Exercise input: Begin
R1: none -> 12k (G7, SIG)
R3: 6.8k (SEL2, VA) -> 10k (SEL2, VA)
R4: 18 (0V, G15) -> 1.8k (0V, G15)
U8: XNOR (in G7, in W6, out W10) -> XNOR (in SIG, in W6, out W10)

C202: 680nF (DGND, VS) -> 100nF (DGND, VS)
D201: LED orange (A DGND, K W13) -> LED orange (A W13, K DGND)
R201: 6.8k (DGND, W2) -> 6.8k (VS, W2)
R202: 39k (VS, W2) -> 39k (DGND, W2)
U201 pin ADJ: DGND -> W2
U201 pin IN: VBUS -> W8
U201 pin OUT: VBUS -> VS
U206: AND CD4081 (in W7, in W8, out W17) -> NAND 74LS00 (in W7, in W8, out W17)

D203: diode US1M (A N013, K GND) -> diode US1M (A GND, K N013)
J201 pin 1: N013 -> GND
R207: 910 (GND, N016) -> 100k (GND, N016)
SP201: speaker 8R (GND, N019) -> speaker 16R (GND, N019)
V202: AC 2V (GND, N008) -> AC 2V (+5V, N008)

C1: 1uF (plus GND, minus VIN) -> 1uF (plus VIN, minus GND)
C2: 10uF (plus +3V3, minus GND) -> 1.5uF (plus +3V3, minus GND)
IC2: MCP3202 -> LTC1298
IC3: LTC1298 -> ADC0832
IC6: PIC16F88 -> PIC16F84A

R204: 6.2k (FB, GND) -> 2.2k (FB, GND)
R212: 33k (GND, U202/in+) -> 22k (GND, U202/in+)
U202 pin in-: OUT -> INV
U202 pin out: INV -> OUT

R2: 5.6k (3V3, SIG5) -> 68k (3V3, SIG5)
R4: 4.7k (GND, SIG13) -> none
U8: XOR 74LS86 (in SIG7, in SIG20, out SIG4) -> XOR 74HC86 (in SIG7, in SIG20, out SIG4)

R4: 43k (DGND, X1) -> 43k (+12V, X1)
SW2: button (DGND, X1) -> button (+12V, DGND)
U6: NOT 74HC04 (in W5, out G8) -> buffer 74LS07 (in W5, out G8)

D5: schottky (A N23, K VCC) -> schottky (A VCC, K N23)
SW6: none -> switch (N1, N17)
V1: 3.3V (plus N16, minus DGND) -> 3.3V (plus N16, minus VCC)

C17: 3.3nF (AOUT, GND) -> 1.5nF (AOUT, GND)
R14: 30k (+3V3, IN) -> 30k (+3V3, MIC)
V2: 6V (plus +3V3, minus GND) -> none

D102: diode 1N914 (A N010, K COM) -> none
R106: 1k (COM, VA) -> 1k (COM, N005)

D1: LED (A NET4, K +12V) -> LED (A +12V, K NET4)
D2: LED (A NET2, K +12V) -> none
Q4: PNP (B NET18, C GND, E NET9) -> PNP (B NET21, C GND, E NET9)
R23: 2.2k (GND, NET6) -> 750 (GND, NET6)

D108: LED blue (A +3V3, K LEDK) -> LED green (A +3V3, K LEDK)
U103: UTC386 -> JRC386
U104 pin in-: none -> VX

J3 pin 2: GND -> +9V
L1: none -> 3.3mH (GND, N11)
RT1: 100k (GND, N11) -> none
Exercise input: End
Instructions to follow
Please transcribe all of the records, keeping every line exactly as it is.

Answer below
R1: none -> 12k (G7, SIG)
R3: 6.8k (SEL2, VA) -> 10k (SEL2, VA)
R4: 18 (0V, G15) -> 1.8k (0V, G15)
U8: XNOR (in G7, in W6, out W10) -> XNOR (in SIG, in W6, out W10)

C202: 680nF (DGND, VS) -> 100nF (DGND, VS)
D201: LED orange (A DGND, K W13) -> LED orange (A W13, K DGND)
R201: 6.8k (DGND, W2) -> 6.8k (VS, W2)
R202: 39k (VS, W2) -> 39k (DGND, W2)
U201 pin ADJ: DGND -> W2
U201 pin IN: VBUS -> W8
U201 pin OUT: VBUS -> VS
U206: AND CD4081 (in W7, in W8, out W17) -> NAND 74LS00 (in W7, in W8, out W17)

D203: diode US1M (A N013, K GND) -> diode US1M (A GND, K N013)
J201 pin 1: N013 -> GND
R207: 910 (GND, N016) -> 100k (GND, N016)
SP201: speaker 8R (GND, N019) -> speaker 16R (GND, N019)
V202: AC 2V (GND, N008) -> AC 2V (+5V, N008)

C1: 1uF (plus GND, minus VIN) -> 1uF (plus VIN, minus GND)
C2: 10uF (plus +3V3, minus GND) -> 1.5uF (plus +3V3, minus GND)
IC2: MCP3202 -> LTC1298
IC3: LTC1298 -> ADC0832
IC6: PIC16F88 -> PIC16F84A

R204: 6.2k (FB, GND) -> 2.2k (FB, GND)
R212: 33k (GND, U202/in+) -> 22k (GND, U202/in+)
U202 pin in-: OUT -> INV
U202 pin out: INV -> OUT

R2: 5.6k (3V3, SIG5) -> 68k (3V3, SIG5)
R4: 4.7k (GND, SIG13) -> none
U8: XOR 74LS86 (in SIG7, in SIG20, out SIG4) -> XOR 74HC86 (in SIG7, in SIG20, out SIG4)

R4: 43k (DGND, X1) -> 43k (+12V, X1)
SW2: button (DGND, X1) -> button (+12V, DGND)
U6: NOT 74HC04 (in W5, out G8) -> buffer 74LS07 (in W5, out G8)

D5: schottky (A N23, K VCC) -> schottky (A VCC, K N23)
SW6: none -> switch (N1, N17)
V1: 3.3V (plus N16, minus DGND) -> 3.3V (plus N16, minus VCC)

C17: 3.3nF (AOUT, GND) -> 1.5nF (AOUT, GND)
R14: 30k (+3V3, IN) -> 30k (+3V3, MIC)
V2: 6V (plus +3V3, minus GND) -> none

D102: diode 1N914 (A N010, K COM) -> none
R106: 1k (COM, VA) -> 1k (COM, N005)

D1: LED (A NET4, K +12V) -> LED (A +12V, K NET4)
D2: LED (A NET2, K +12V) -> none
Q4: PNP (B NET18, C GND, E NET9) -> PNP (B NET21, C GND, E NET9)
R23: 2.2k (GND, NET6) -> 750 (GND, NET6)

D108: LED blue (A +3V3, K LEDK) -> LED green (A +3V3, K LEDK)
U103: UTC386 -> JRC386
U104 pin in-: none -> VX

J3 pin 2: GND -> +9V
L1: none -> 3.3mH (GND, N11)
RT1: 100k (GND, N11) -> none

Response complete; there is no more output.